++++ Entries provided ++++

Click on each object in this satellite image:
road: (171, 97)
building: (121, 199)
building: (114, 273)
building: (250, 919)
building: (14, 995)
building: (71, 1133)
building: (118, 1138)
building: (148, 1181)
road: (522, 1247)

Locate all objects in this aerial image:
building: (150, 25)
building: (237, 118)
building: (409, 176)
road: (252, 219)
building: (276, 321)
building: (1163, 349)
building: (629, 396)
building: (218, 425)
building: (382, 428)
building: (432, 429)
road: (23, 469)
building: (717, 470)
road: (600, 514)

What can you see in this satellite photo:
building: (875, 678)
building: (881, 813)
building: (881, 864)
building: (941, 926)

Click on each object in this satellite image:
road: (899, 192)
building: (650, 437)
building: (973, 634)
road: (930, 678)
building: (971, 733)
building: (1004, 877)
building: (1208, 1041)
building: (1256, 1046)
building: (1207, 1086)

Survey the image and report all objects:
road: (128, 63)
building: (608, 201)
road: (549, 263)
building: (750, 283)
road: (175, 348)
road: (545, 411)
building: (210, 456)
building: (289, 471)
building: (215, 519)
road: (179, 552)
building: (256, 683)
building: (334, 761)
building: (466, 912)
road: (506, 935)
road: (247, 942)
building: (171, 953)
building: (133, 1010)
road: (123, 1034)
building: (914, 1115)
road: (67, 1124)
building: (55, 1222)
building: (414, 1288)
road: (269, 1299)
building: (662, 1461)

++++

**Work order**
Copy down the entries exactly, leaving out no line.

**Solution for this task**
Click on each object in this satellite image:
road: (171, 97)
building: (121, 199)
building: (114, 273)
building: (250, 919)
building: (14, 995)
building: (71, 1133)
building: (118, 1138)
building: (148, 1181)
road: (522, 1247)

Locate all objects in this aerial image:
building: (150, 25)
building: (237, 118)
building: (409, 176)
road: (252, 219)
building: (276, 321)
building: (1163, 349)
building: (629, 396)
building: (218, 425)
building: (382, 428)
building: (432, 429)
road: (23, 469)
building: (717, 470)
road: (600, 514)

What can you see in this satellite photo:
building: (875, 678)
building: (881, 813)
building: (881, 864)
building: (941, 926)

Click on each object in this satellite image:
road: (899, 192)
building: (650, 437)
building: (973, 634)
road: (930, 678)
building: (971, 733)
building: (1004, 877)
building: (1208, 1041)
building: (1256, 1046)
building: (1207, 1086)

Survey the image and report all objects:
road: (128, 63)
building: (608, 201)
road: (549, 263)
building: (750, 283)
road: (175, 348)
road: (545, 411)
building: (210, 456)
building: (289, 471)
building: (215, 519)
road: (179, 552)
building: (256, 683)
building: (334, 761)
building: (466, 912)
road: (506, 935)
road: (247, 942)
building: (171, 953)
building: (133, 1010)
road: (123, 1034)
building: (914, 1115)
road: (67, 1124)
building: (55, 1222)
building: (414, 1288)
road: (269, 1299)
building: (662, 1461)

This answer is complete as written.